If a line below contains the string "moved", copy it out.

▶ **Source material**
────────
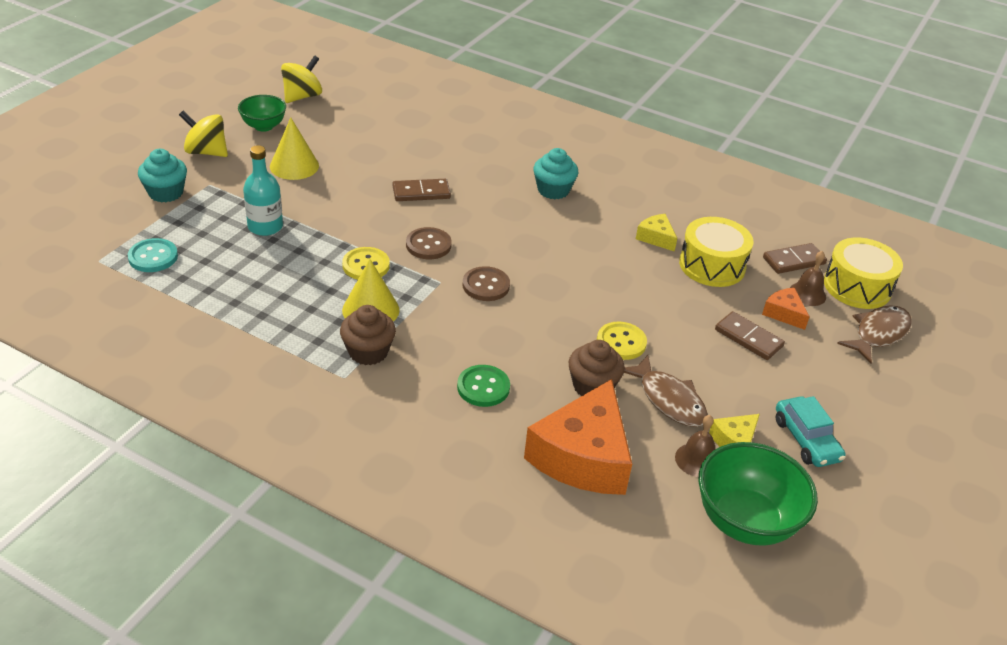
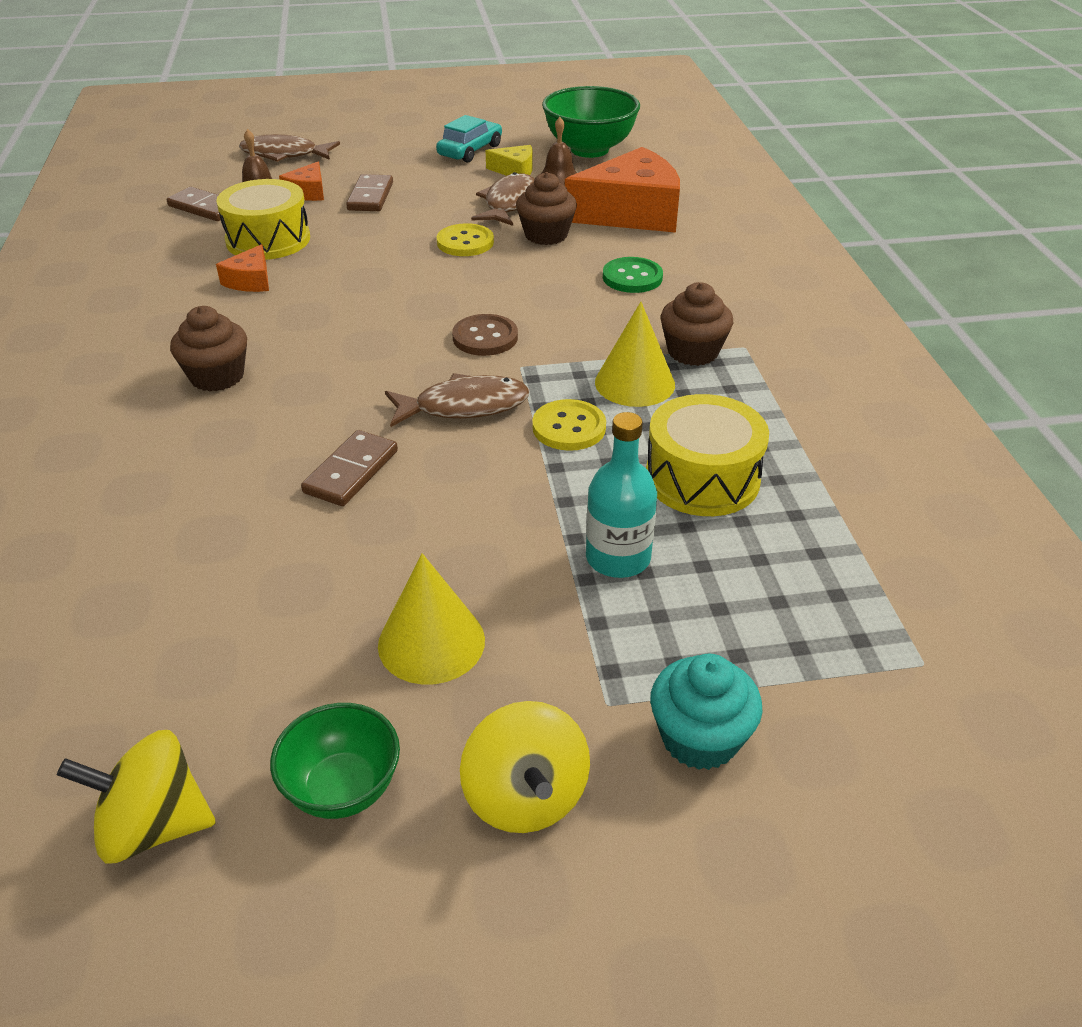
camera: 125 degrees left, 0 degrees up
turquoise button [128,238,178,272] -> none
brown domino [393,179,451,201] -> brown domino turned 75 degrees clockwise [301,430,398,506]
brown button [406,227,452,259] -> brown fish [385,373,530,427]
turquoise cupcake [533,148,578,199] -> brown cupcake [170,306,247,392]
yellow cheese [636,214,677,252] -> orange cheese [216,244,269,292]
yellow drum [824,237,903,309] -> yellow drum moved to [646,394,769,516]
────────
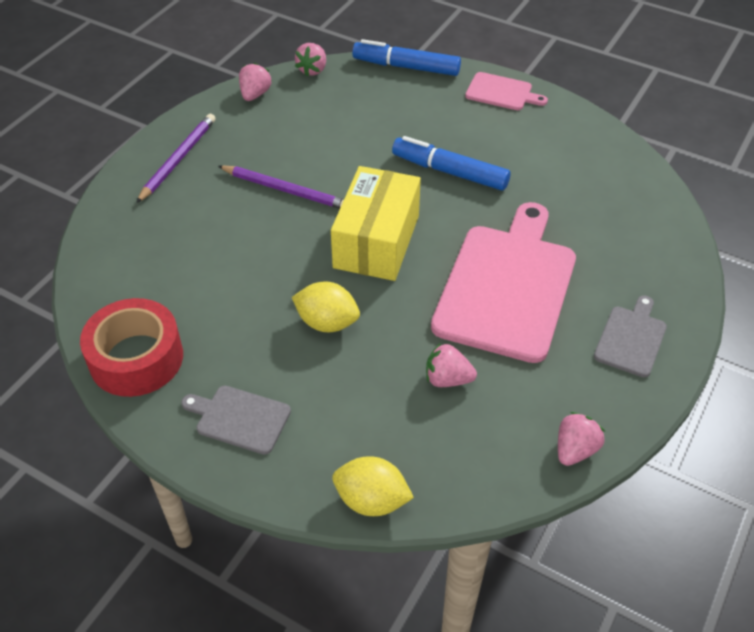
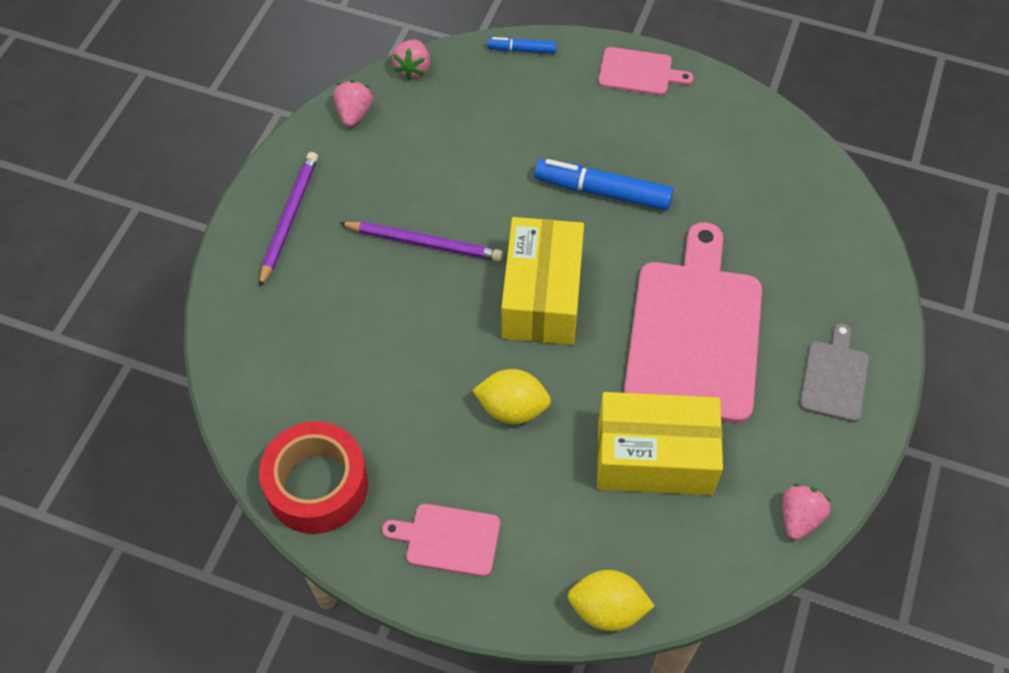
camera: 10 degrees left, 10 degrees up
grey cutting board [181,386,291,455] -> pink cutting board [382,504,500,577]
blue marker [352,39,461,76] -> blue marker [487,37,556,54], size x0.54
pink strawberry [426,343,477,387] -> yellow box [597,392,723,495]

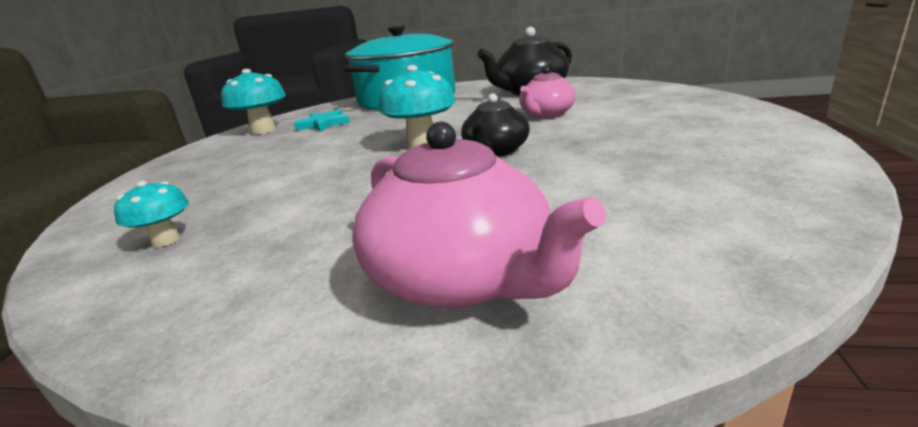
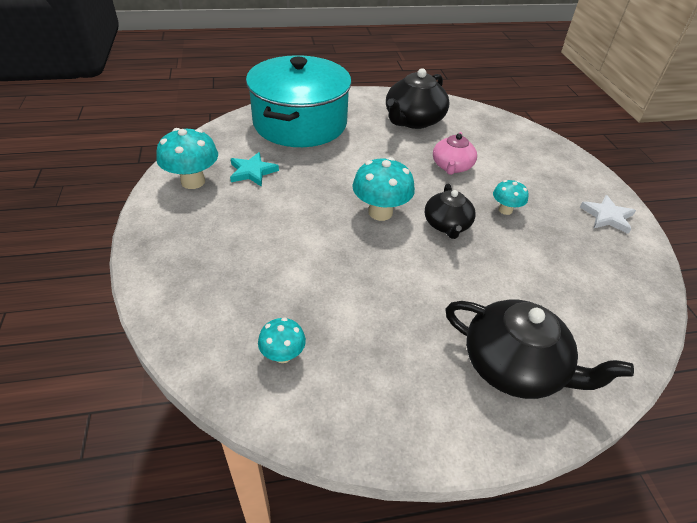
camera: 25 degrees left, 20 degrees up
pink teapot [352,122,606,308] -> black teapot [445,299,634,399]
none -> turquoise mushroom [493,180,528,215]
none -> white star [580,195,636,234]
────────
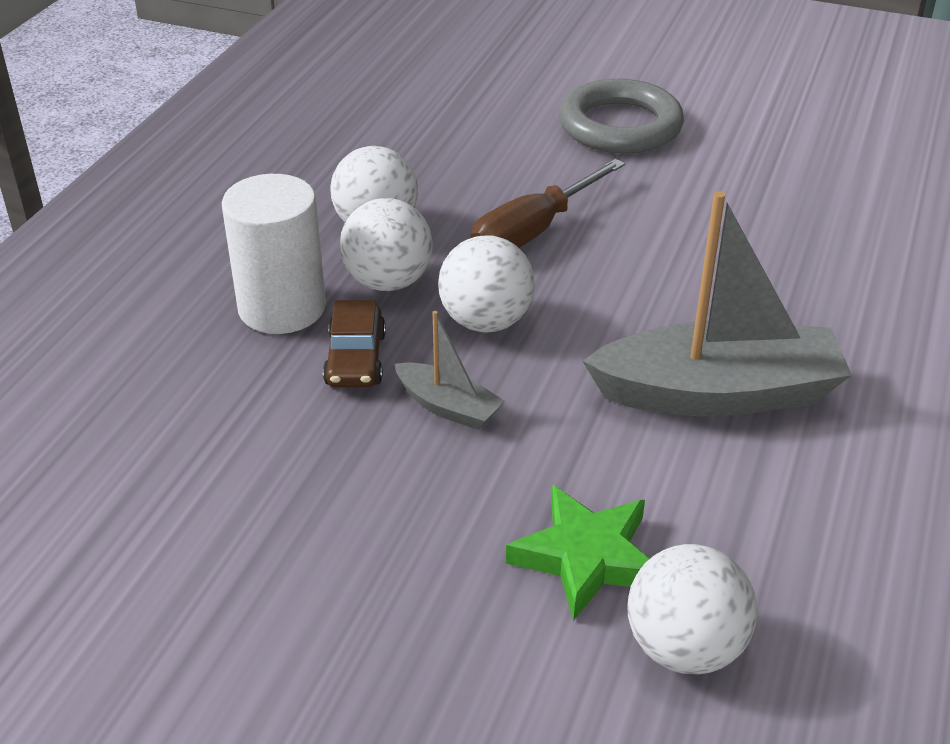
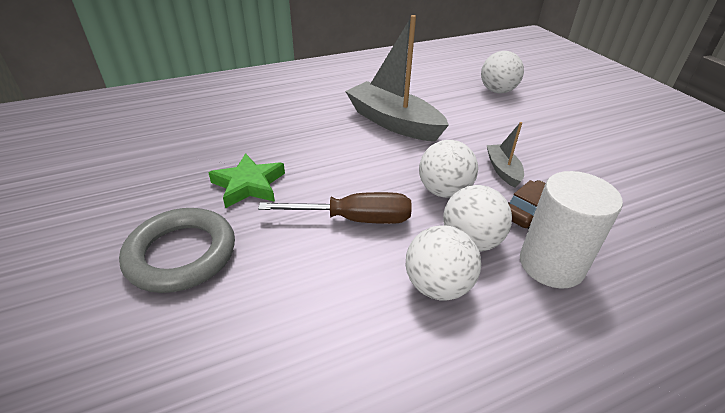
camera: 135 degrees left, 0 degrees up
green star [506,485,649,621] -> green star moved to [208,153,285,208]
────────
▶ **Problem solution**
yellow drum [824,237,903,309] -> yellow drum moved to [646,394,769,516]
green star [506,485,649,621] -> green star moved to [208,153,285,208]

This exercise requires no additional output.